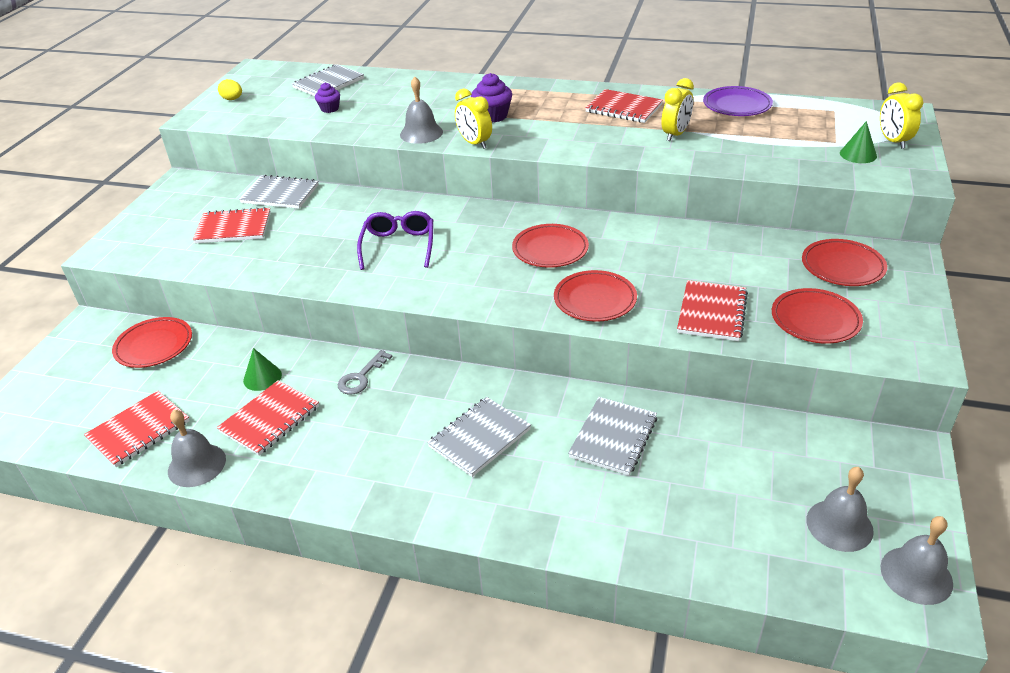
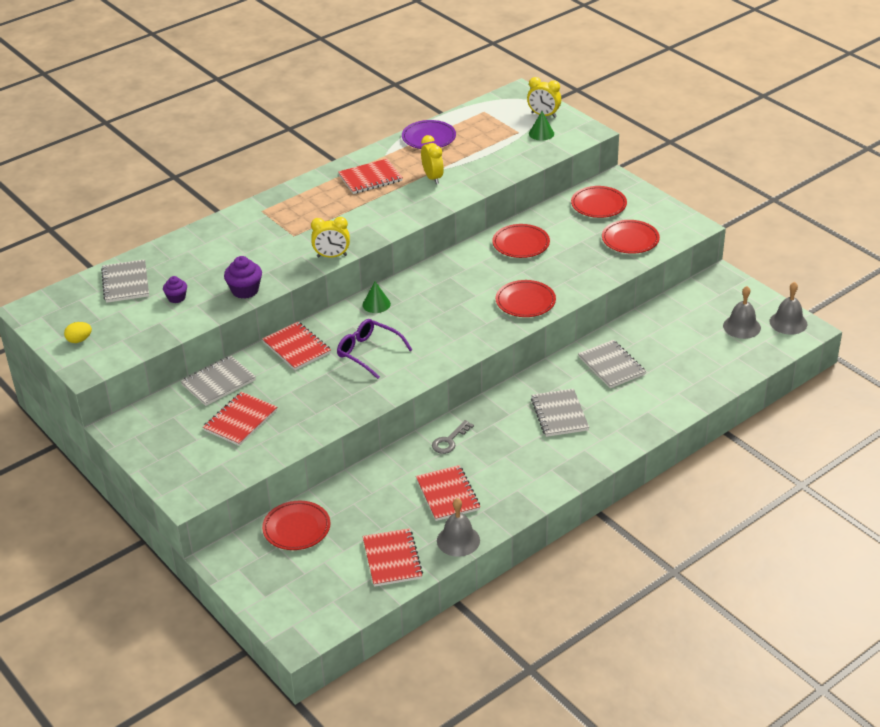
camera: 55 degrees left, 0 degrees up
(262, 377) = (398, 485): green cone -> green cone (376, 304)
(361, 377) = (449, 441): grey key -> grey key turned 60 degrees clockwise
(421, 133) = (283, 272): grey bell -> none
(492, 116) = (302, 232): purple cupcake -> purple cupcake (245, 290)
(550, 249) = (453, 294): red plate -> red plate (521, 244)
(711, 312) = (585, 268): red notebook -> red notebook (296, 348)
● ● ● ● ●
* **WHAT IS EXPECTED**
Print each line of the material above exactly, with the pictures removed from your copy.

* **SOLUTION TO THIS TASK**
camera: 55 degrees left, 0 degrees up
(262, 377) = (398, 485): green cone -> green cone (376, 304)
(361, 377) = (449, 441): grey key -> grey key turned 60 degrees clockwise
(421, 133) = (283, 272): grey bell -> none
(492, 116) = (302, 232): purple cupcake -> purple cupcake (245, 290)
(550, 249) = (453, 294): red plate -> red plate (521, 244)
(711, 312) = (585, 268): red notebook -> red notebook (296, 348)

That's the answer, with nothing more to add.